(Prompt)
Could you render the records from the line with "The image size" up to and including the line with "Yuna [727, 1100]" as a two-column CSV with the columns text and answer, one row per record, each field in quotes and any line breaks turned into spaces?

____________

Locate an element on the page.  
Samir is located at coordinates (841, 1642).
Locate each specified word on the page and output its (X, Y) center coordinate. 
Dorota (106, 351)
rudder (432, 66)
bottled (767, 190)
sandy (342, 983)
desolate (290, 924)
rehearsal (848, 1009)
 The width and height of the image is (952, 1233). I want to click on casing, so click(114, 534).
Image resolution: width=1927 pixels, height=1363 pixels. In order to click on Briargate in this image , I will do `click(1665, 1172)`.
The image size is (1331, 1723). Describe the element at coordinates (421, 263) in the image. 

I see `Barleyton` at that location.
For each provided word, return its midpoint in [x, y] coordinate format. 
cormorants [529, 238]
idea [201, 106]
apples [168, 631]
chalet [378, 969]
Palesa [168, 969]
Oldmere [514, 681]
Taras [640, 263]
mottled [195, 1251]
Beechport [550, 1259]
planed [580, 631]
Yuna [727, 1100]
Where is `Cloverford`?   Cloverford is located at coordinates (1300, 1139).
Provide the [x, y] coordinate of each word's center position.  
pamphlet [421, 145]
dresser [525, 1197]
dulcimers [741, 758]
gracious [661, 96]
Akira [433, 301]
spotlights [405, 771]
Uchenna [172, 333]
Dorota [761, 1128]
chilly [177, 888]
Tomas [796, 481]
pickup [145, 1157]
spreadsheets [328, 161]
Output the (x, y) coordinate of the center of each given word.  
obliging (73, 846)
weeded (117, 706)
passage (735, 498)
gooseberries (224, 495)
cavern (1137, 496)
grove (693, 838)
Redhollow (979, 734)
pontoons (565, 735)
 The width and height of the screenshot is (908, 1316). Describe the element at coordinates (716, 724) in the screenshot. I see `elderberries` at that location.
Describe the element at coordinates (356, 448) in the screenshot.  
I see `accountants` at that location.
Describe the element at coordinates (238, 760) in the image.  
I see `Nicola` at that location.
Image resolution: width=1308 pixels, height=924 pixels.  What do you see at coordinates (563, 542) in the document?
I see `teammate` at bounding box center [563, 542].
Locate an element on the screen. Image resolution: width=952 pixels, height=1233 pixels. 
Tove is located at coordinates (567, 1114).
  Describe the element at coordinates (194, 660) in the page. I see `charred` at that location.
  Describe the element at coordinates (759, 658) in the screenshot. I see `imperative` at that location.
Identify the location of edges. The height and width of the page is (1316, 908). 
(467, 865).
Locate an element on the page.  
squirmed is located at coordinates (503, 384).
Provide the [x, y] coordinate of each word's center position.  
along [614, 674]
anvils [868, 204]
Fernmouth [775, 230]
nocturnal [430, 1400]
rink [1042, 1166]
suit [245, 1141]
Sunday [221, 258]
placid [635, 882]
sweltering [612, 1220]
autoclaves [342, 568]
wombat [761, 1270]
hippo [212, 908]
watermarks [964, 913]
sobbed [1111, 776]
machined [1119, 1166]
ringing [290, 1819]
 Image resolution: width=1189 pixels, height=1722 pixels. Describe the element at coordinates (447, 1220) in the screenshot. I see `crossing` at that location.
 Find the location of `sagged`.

____________

(Exercise result)
text,answer
"The image size is (1331, 1723). Describe the element at coordinates (421, 263) in the image.","I see `Barleyton` at that location."
"For each provided word, return its midpoint in [x, y] coordinate format. cormorants","[529, 238]"
"idea","[201, 106]"
"apples","[168, 631]"
"chalet","[378, 969]"
"Palesa","[168, 969]"
"Oldmere","[514, 681]"
"Taras","[640, 263]"
"mottled","[195, 1251]"
"Beechport","[550, 1259]"
"planed","[580, 631]"
"Yuna","[727, 1100]"